● **SET PROBLEM**
Pull out each line in the records below that contains the string "bass". Case matters.

[Extracted records]

——

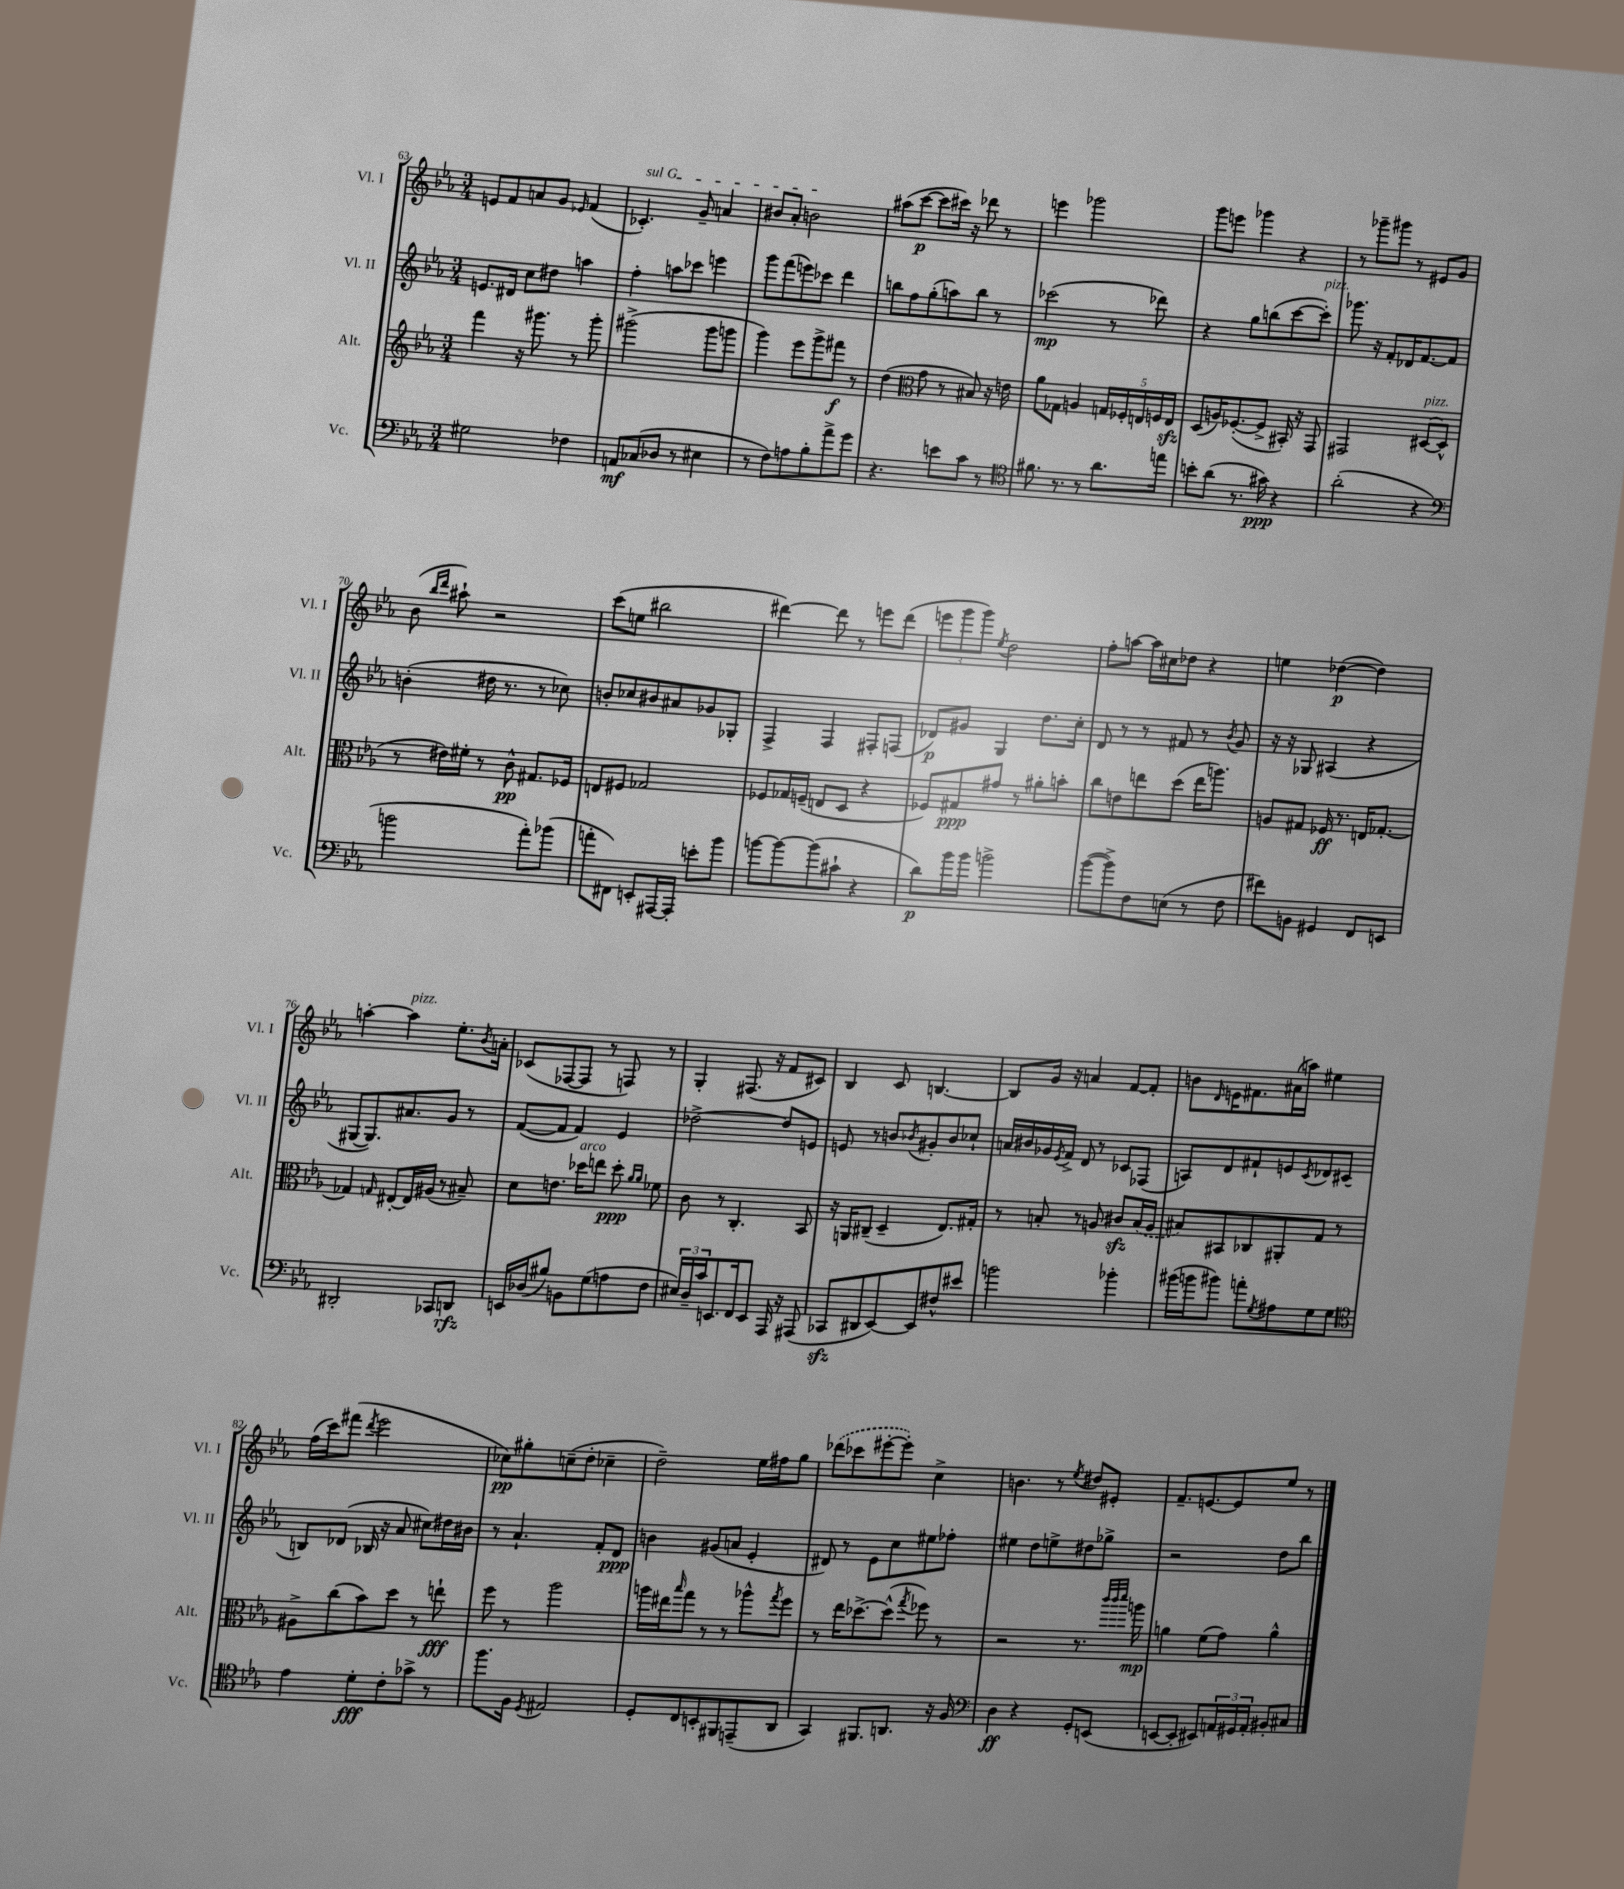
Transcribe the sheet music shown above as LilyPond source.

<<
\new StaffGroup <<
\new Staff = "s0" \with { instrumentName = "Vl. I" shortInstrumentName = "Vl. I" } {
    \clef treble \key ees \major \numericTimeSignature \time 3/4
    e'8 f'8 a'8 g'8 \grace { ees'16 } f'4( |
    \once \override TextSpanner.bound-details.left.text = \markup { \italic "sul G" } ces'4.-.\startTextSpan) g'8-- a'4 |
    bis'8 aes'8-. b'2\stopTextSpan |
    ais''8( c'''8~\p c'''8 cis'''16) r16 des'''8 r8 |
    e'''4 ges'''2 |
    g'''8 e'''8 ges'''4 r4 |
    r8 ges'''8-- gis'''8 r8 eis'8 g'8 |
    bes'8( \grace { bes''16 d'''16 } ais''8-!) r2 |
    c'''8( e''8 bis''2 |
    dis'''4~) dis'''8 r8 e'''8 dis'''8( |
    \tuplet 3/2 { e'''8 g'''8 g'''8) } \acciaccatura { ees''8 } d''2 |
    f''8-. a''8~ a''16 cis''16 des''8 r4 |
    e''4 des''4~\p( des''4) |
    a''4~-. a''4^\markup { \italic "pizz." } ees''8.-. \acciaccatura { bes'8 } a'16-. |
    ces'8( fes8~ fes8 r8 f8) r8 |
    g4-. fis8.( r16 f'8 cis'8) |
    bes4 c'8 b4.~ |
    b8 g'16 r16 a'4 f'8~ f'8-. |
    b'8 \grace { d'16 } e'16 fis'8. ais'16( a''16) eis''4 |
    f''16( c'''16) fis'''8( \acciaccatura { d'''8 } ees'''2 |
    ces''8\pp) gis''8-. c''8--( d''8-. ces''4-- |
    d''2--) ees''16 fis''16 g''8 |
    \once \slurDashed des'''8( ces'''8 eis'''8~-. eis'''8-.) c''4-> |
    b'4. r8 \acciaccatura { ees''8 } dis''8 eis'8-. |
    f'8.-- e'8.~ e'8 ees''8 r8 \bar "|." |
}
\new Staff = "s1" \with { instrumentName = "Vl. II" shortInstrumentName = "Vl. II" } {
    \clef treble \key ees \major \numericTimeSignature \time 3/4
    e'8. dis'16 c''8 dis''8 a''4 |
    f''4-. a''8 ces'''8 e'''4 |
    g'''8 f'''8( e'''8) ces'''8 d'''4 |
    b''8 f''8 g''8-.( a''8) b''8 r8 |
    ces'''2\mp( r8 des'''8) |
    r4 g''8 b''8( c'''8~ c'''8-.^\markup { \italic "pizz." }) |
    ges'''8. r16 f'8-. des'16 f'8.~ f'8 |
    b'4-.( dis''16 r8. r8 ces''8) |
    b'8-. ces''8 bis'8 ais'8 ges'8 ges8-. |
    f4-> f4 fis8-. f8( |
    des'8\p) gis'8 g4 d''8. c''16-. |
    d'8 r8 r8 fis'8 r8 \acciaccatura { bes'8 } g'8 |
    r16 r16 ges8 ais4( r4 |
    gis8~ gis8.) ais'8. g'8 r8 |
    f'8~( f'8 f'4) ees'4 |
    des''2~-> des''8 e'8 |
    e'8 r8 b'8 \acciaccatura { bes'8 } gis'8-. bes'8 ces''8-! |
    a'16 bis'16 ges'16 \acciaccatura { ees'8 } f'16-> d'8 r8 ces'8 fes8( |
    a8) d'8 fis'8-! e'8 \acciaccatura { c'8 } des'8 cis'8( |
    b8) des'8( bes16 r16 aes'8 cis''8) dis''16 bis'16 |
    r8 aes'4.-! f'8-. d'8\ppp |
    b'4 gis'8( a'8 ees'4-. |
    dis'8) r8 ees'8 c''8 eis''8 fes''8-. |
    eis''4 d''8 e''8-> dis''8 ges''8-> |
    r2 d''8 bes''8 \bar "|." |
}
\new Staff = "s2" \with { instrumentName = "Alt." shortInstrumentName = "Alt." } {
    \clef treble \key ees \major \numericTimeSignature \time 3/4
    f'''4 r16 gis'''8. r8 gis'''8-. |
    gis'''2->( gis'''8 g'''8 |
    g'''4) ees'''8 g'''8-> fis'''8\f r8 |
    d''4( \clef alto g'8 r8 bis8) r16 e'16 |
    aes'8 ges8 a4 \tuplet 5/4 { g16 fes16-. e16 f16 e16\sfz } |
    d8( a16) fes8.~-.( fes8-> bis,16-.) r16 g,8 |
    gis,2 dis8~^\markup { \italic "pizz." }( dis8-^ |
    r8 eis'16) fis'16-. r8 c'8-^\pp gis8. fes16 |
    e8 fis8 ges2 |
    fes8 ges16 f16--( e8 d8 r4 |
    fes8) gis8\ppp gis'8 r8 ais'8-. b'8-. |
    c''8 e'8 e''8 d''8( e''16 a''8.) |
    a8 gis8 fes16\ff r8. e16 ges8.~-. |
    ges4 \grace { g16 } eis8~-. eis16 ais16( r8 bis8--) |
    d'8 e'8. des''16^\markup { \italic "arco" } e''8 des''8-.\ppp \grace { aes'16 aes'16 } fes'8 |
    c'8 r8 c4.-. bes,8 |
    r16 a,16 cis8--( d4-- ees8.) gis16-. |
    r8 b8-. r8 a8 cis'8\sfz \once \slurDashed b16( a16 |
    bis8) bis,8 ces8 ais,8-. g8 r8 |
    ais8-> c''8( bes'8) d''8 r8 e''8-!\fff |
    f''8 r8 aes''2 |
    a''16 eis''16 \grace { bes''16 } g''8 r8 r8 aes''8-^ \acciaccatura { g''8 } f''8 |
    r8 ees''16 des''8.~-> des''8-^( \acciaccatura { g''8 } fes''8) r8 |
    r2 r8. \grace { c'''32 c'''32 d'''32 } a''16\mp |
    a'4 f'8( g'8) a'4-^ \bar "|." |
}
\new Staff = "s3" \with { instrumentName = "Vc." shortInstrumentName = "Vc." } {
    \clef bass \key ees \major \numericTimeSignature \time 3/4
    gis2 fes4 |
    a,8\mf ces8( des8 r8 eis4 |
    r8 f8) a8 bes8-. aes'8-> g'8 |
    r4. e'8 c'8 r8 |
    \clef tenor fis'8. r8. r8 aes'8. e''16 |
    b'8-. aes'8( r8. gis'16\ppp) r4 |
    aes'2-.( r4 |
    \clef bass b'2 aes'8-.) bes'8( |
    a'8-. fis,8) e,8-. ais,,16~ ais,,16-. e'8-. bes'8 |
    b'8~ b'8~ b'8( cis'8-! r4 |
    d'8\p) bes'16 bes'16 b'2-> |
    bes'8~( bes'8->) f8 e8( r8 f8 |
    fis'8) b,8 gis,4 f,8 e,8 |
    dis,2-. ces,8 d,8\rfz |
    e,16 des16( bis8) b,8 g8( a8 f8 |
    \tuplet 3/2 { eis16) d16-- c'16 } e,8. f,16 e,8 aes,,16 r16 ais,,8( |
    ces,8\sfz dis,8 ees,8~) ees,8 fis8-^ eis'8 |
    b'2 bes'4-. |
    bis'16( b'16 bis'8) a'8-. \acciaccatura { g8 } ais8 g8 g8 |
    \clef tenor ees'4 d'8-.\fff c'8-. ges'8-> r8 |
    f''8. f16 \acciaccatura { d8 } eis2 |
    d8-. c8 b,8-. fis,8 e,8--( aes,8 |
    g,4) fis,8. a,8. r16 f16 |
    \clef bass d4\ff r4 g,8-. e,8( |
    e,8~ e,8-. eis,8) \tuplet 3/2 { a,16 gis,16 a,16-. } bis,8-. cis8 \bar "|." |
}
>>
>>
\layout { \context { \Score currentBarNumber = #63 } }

——

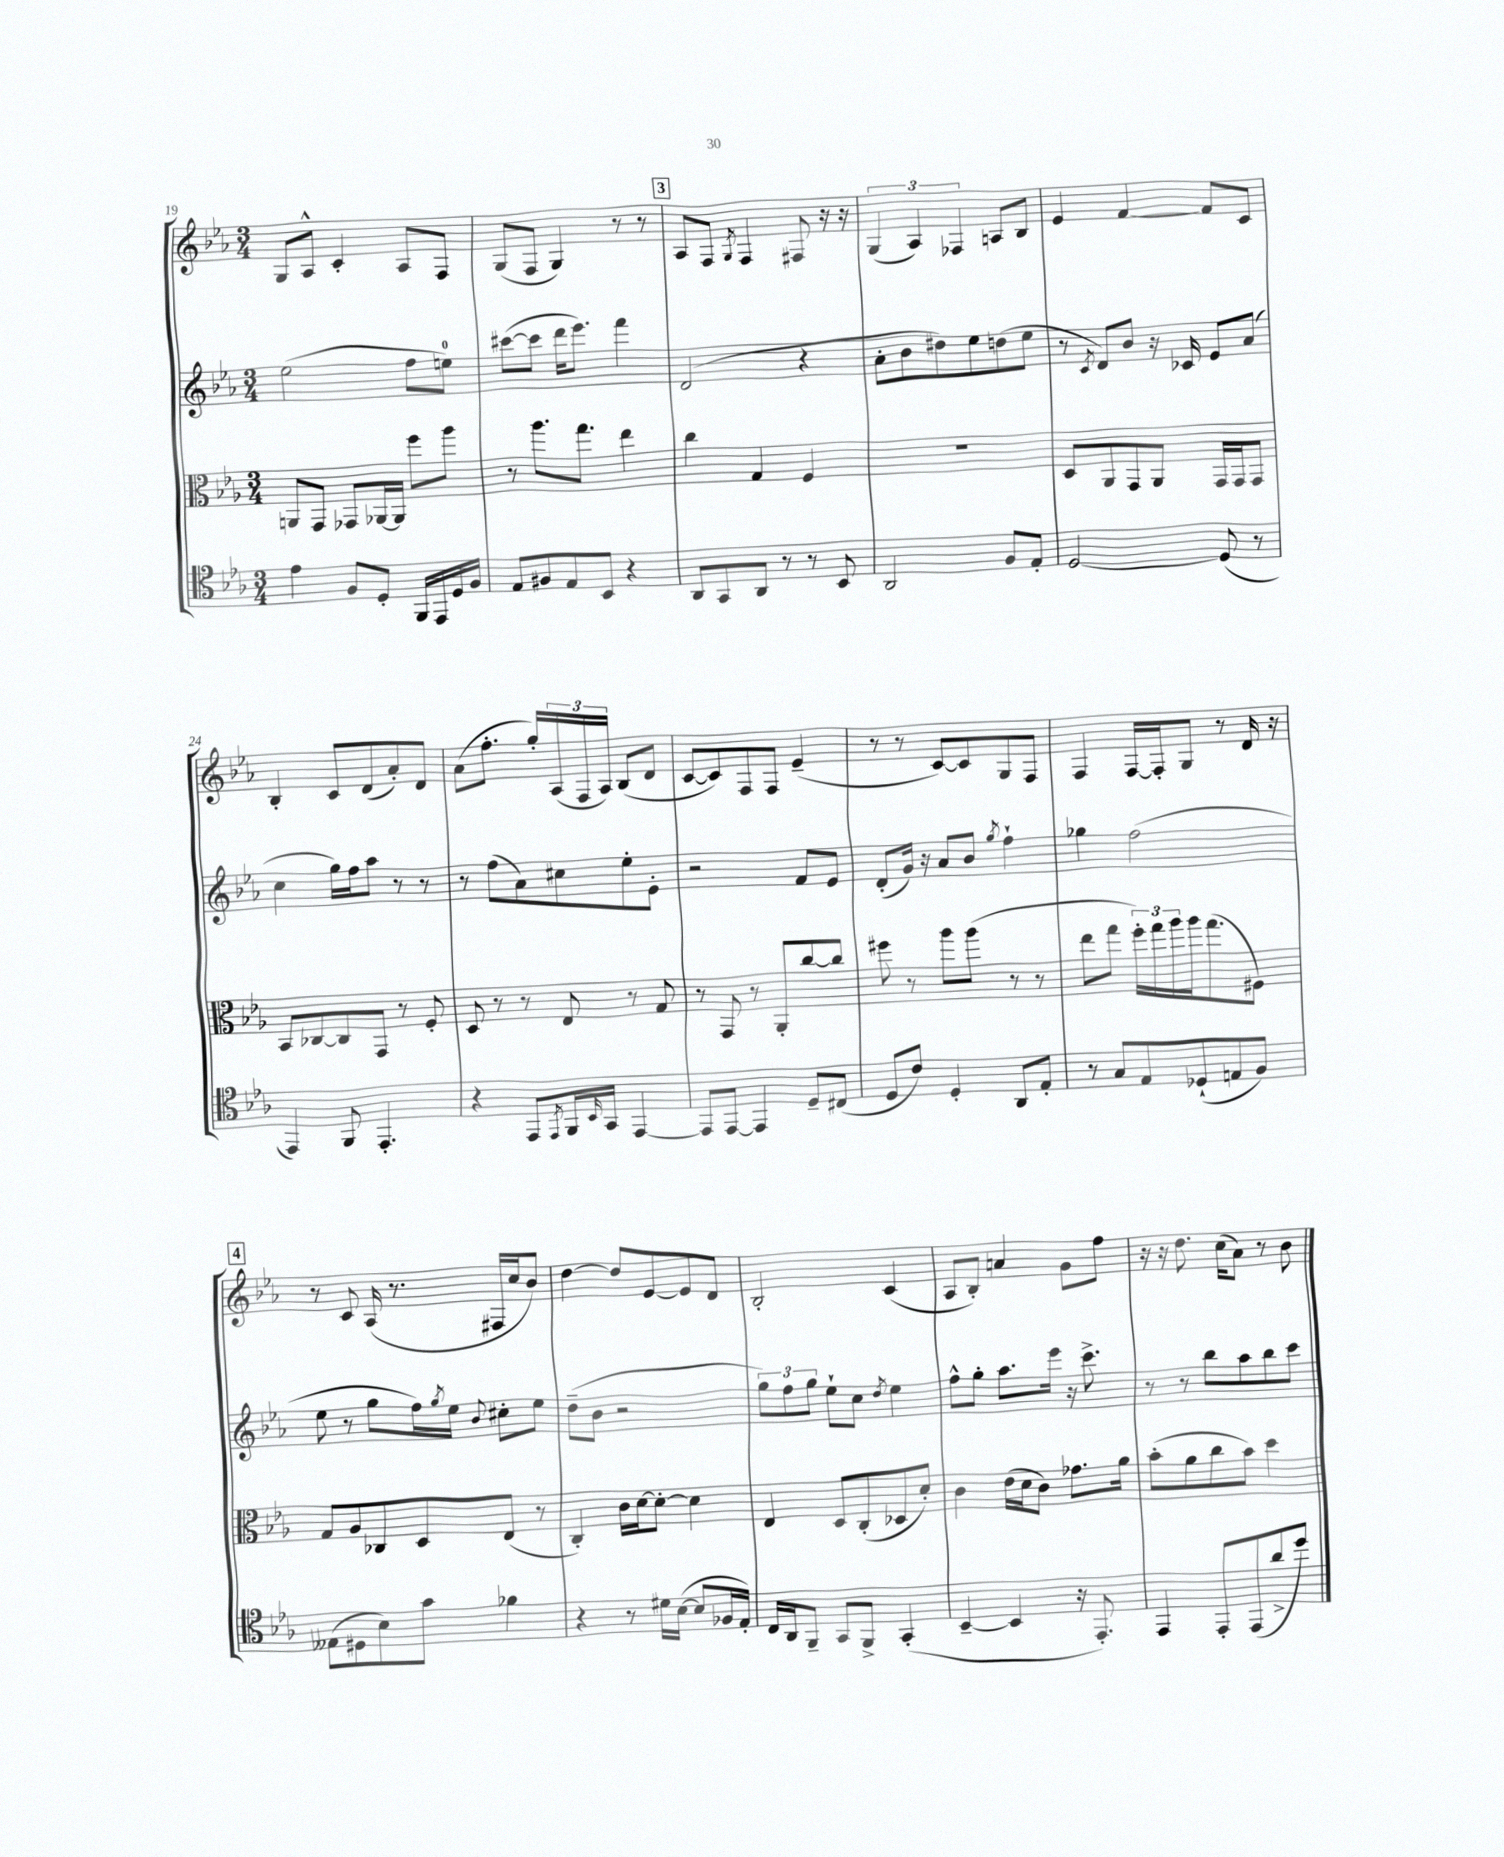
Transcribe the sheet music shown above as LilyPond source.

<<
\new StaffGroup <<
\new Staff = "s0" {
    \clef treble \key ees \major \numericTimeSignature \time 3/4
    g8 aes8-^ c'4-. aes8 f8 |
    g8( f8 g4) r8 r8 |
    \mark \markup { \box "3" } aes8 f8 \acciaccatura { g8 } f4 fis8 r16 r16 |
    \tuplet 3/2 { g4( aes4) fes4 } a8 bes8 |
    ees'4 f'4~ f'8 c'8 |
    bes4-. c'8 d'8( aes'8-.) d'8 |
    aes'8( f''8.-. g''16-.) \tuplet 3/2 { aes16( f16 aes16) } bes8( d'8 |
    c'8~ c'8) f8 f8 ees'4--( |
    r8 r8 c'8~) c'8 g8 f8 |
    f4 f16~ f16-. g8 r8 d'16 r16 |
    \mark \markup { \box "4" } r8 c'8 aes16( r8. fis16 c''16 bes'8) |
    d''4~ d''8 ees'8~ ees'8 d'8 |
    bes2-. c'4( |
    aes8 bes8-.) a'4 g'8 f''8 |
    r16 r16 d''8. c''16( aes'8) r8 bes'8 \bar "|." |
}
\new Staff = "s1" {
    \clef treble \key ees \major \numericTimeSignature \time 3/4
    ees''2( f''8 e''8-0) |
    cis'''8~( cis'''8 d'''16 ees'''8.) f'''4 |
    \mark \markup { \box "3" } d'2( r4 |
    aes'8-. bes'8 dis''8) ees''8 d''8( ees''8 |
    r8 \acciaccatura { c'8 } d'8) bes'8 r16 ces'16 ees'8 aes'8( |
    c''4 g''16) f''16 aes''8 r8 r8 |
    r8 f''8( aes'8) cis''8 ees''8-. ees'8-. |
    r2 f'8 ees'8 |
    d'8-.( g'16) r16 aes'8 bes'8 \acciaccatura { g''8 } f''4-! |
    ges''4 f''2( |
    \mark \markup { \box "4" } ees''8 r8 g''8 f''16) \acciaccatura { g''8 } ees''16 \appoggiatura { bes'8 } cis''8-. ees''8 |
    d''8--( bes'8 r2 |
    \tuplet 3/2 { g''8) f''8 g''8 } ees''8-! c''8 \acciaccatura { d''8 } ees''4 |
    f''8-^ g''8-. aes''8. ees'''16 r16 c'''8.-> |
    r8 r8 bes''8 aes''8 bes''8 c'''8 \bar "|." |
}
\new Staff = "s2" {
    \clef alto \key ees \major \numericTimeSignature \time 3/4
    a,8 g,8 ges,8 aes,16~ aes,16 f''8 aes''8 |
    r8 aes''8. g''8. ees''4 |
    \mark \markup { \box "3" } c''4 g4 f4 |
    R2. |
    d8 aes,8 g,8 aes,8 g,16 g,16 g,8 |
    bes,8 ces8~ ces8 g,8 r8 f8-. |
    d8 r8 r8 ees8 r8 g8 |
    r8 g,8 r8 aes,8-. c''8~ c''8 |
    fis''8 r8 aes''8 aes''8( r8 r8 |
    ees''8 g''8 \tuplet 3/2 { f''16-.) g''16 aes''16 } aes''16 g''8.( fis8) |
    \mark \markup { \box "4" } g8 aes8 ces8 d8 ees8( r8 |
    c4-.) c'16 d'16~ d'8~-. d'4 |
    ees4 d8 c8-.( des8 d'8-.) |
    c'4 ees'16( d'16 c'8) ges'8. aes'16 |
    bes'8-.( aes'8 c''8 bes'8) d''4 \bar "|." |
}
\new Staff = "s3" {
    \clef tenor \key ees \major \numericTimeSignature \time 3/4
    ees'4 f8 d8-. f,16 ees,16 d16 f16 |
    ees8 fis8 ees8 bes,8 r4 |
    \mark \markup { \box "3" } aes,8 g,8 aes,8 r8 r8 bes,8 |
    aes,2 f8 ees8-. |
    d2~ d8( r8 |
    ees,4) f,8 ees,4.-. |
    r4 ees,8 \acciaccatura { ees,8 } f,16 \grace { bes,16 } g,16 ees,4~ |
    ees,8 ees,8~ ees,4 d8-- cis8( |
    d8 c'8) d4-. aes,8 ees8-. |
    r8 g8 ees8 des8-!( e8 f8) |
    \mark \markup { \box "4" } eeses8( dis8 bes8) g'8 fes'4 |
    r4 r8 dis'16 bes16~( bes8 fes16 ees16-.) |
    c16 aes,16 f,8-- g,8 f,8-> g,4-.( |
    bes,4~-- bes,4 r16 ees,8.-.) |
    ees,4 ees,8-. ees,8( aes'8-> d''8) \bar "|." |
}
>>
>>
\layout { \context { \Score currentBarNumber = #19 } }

——

● **FULL ANSWER**
    \clef bass \key ees \major \numericTimeSignature \time 3/4
    \clef bass b'2 aes'8-.) bes'8( |
    \clef bass d4\ff r4 g,8-. e,8( |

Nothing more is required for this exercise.